__Assignment__
Identify each line in the records below that contains the word "white", and copy it.

(Colored object listings)
——————————

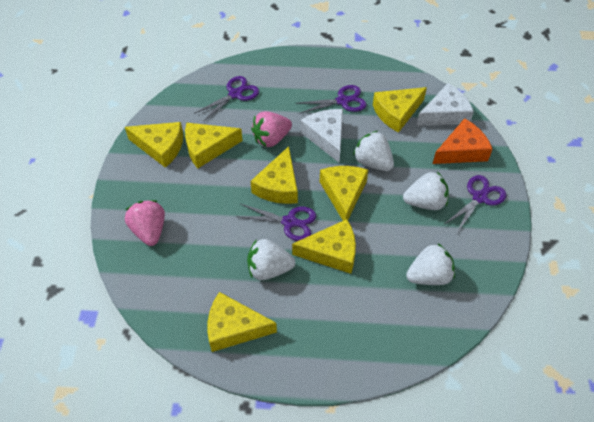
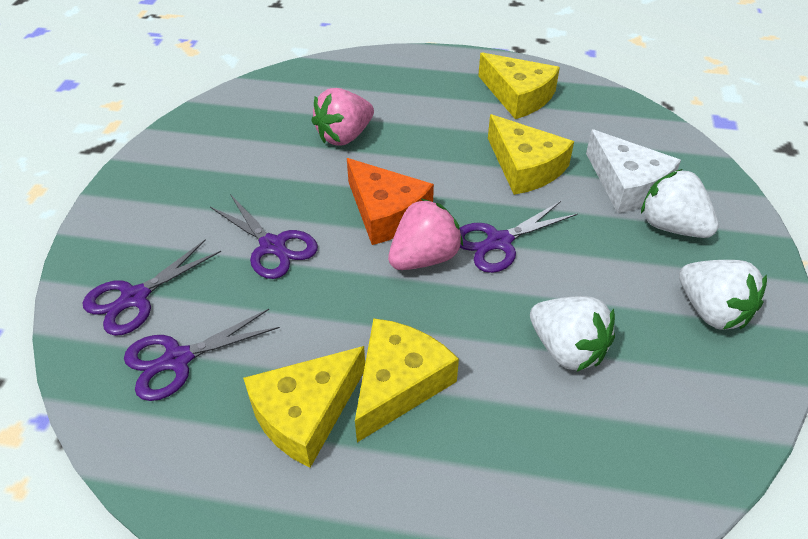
white cheese: 2 -> 1
white strawberry: 4 -> 3
yellow cheese: 7 -> 4

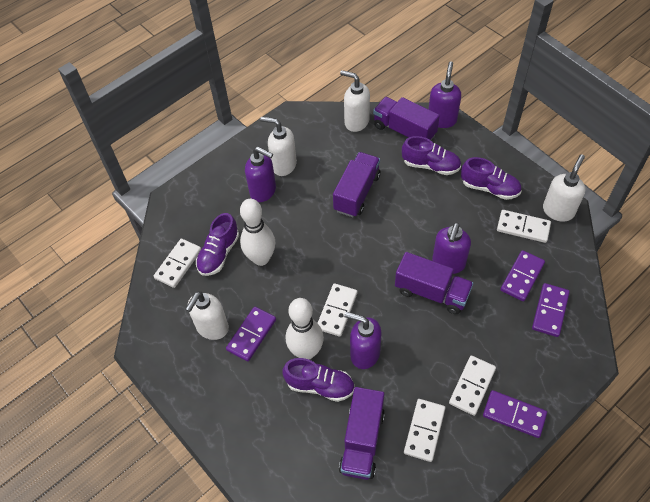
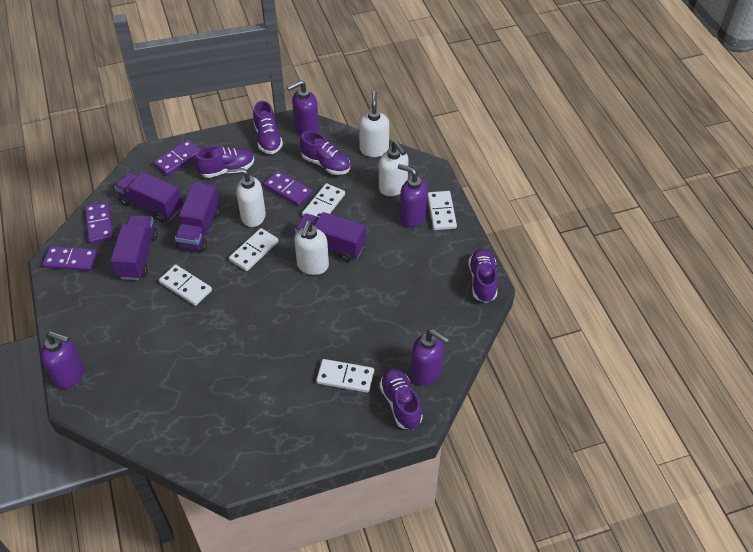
purple shoe: 4 -> 5
white bowling pin: 2 -> 0

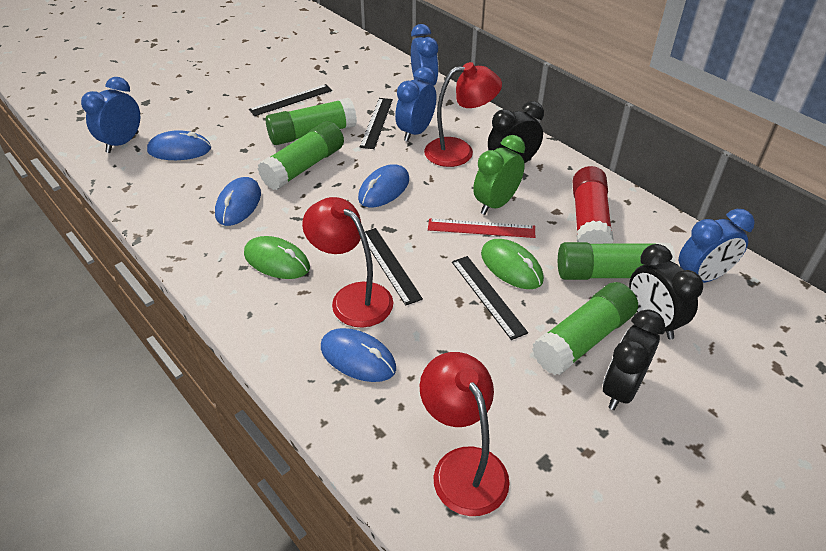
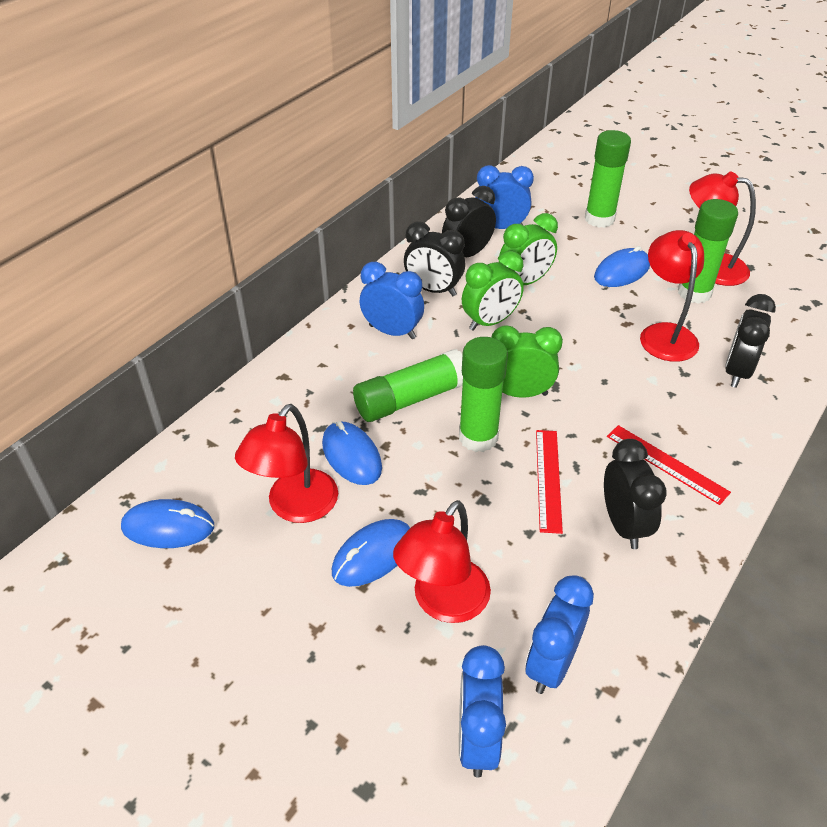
black clock: 3 -> 4
black ruler: 4 -> 0
green clock: 1 -> 3
green mouse: 2 -> 0
red glue stick: 1 -> 0
red lamp: 3 -> 4
red ruler: 1 -> 2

——————————

__Finished exercise__
white cheese: 2 -> 1
white strawberry: 4 -> 3
white bowling pin: 2 -> 0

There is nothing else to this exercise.